Problem to work on => Copy word for word the lines from the start of the records through the line that contains "GAS1 pin DO: GP5 -> GP22", both included.

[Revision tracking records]
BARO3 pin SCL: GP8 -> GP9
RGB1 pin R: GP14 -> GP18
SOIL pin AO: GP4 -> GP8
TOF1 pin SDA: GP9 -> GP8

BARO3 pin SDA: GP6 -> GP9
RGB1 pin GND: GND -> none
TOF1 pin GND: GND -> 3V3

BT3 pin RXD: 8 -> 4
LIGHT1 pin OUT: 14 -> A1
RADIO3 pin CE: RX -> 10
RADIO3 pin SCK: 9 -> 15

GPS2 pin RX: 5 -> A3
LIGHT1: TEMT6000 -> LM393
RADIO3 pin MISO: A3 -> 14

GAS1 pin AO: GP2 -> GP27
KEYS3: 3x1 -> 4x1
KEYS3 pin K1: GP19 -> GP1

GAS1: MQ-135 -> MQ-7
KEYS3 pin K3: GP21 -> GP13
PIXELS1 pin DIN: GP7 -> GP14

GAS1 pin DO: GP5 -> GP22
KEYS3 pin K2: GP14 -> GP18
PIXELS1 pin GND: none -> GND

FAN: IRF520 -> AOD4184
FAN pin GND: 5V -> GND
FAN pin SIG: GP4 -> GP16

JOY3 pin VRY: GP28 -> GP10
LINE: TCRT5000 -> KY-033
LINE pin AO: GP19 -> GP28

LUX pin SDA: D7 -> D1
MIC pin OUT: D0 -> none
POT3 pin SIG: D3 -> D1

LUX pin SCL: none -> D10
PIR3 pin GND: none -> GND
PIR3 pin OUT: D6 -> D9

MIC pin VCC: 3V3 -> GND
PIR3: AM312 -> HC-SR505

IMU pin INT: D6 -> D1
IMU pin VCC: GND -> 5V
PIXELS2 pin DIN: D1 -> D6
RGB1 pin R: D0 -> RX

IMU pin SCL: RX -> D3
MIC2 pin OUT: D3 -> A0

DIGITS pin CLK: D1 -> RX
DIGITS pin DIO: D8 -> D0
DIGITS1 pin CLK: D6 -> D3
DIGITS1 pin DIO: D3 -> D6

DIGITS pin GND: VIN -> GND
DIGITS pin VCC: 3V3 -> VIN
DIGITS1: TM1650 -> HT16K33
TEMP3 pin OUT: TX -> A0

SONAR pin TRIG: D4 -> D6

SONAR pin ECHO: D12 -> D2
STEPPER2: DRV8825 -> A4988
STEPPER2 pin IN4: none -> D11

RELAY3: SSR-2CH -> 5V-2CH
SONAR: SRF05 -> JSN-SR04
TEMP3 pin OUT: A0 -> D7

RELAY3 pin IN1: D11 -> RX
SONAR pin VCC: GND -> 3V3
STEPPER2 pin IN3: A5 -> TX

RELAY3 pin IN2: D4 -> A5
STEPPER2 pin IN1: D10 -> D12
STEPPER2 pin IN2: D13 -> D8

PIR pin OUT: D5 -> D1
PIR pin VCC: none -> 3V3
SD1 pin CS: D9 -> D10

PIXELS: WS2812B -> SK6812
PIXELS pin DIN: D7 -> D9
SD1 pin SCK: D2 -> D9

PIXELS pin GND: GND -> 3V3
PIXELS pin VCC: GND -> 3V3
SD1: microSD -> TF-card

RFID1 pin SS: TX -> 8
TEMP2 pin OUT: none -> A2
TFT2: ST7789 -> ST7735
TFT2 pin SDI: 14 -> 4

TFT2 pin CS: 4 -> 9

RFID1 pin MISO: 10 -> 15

Answer for the task =>
BARO3 pin SCL: GP8 -> GP9
RGB1 pin R: GP14 -> GP18
SOIL pin AO: GP4 -> GP8
TOF1 pin SDA: GP9 -> GP8

BARO3 pin SDA: GP6 -> GP9
RGB1 pin GND: GND -> none
TOF1 pin GND: GND -> 3V3

BT3 pin RXD: 8 -> 4
LIGHT1 pin OUT: 14 -> A1
RADIO3 pin CE: RX -> 10
RADIO3 pin SCK: 9 -> 15

GPS2 pin RX: 5 -> A3
LIGHT1: TEMT6000 -> LM393
RADIO3 pin MISO: A3 -> 14

GAS1 pin AO: GP2 -> GP27
KEYS3: 3x1 -> 4x1
KEYS3 pin K1: GP19 -> GP1

GAS1: MQ-135 -> MQ-7
KEYS3 pin K3: GP21 -> GP13
PIXELS1 pin DIN: GP7 -> GP14

GAS1 pin DO: GP5 -> GP22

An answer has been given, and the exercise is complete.